GOAL OF THE EXERCISE:
In the entries that follow, the first line to write out is the one containing "old: mushroom/pink", and the last is the one containing "second_place: [466, 262, 89, 86]". Reproduce that stretch exactly, with nothing before or after it.

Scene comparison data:
□ □ □
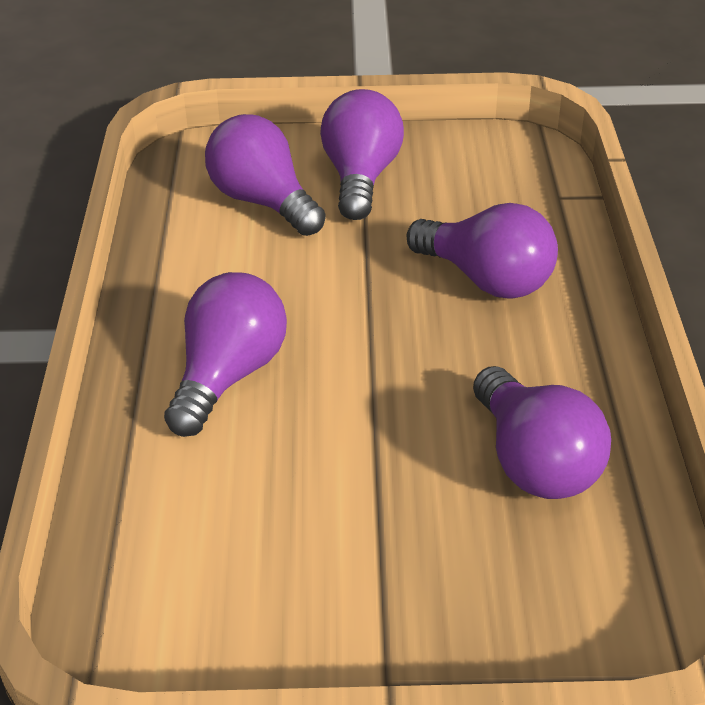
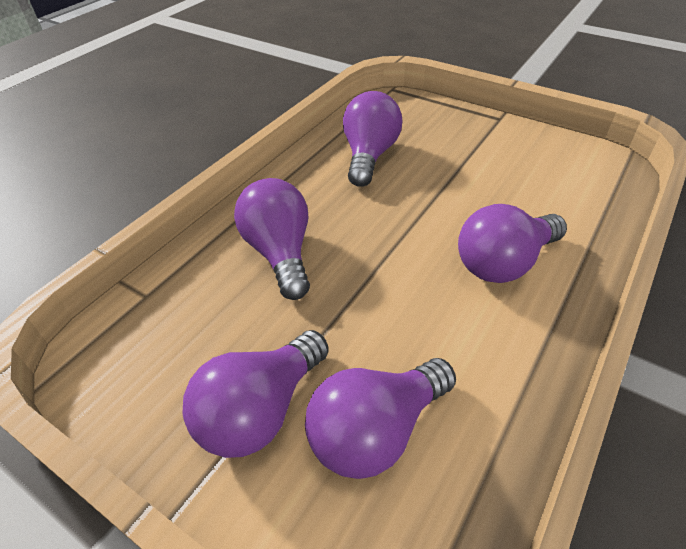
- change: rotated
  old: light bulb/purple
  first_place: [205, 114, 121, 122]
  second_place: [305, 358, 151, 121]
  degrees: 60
□ □ □
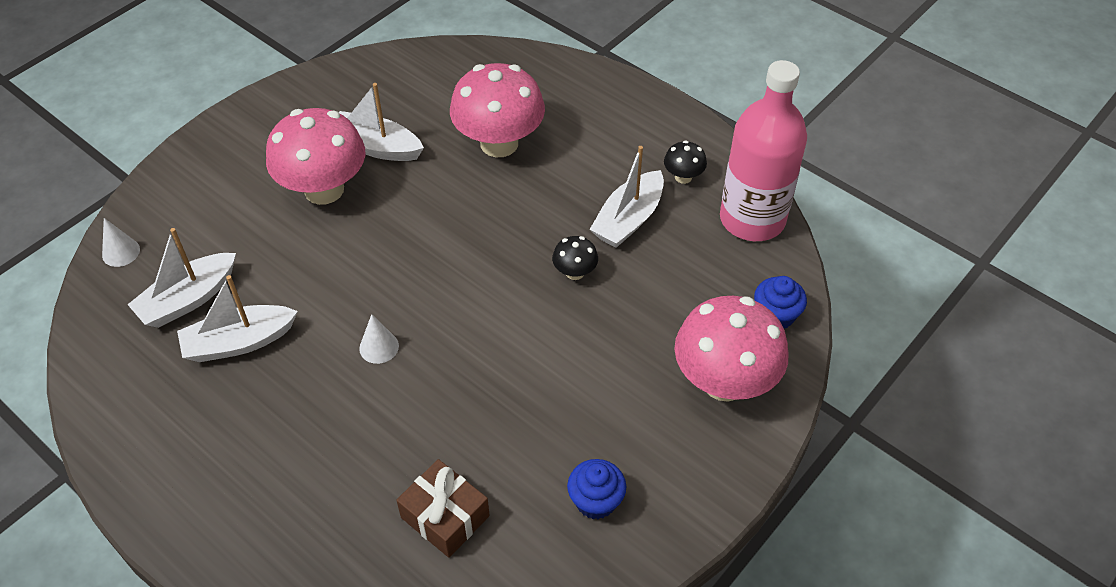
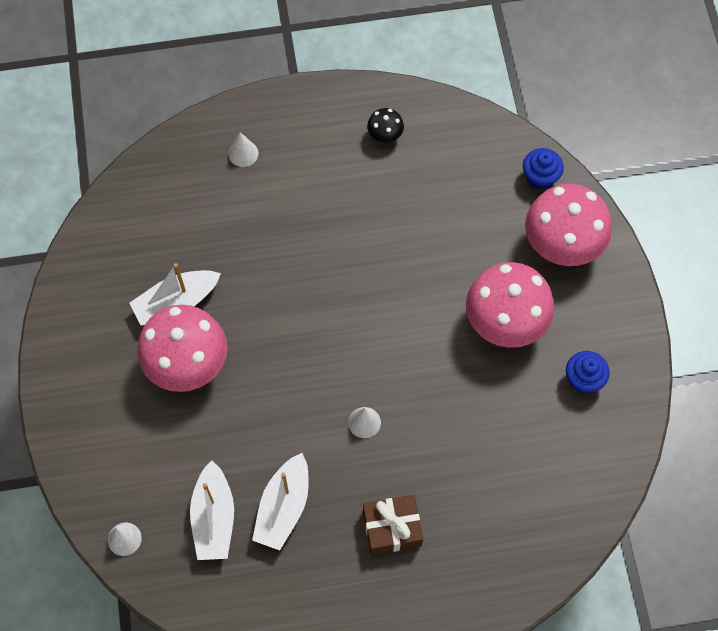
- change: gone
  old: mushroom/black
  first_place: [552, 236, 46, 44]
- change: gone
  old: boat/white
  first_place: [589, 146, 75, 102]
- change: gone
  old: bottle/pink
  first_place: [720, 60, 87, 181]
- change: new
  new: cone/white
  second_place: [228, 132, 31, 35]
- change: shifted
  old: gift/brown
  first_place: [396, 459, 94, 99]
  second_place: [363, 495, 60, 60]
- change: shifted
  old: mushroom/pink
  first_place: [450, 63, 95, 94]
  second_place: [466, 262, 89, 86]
□ □ □
TASK ANSWER:
  old: mushroom/pink
  first_place: [450, 63, 95, 94]
  second_place: [466, 262, 89, 86]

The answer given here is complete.